» **Material for this exercise**

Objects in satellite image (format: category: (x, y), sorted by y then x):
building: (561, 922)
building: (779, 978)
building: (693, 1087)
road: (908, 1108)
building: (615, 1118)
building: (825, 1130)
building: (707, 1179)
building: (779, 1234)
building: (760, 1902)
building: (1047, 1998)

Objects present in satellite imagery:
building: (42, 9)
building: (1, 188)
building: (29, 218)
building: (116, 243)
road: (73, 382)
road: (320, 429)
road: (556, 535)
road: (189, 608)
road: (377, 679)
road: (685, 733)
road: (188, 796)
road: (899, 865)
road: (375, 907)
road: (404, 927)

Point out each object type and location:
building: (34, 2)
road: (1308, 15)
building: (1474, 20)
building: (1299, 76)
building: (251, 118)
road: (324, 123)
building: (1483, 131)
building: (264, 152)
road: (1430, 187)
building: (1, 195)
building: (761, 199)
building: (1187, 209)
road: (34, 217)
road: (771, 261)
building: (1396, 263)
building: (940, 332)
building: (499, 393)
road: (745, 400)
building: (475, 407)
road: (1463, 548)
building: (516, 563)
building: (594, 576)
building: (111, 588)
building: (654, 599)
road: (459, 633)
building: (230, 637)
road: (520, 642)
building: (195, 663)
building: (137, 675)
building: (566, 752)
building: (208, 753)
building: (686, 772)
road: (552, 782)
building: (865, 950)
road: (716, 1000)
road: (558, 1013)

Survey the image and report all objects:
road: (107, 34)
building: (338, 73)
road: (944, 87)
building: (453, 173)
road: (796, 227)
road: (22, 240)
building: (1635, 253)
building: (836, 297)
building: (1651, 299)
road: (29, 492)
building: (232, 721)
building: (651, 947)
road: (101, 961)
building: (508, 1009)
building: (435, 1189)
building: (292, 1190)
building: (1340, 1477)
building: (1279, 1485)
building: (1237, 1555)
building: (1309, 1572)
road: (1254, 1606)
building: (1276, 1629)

» **Directive**
From the entries above, pull out each line that includes "satellite".

» **Exercise result**
Objects in satellite image (format: category: (x, y), sorted by y then x):
Objects present in satellite imagery:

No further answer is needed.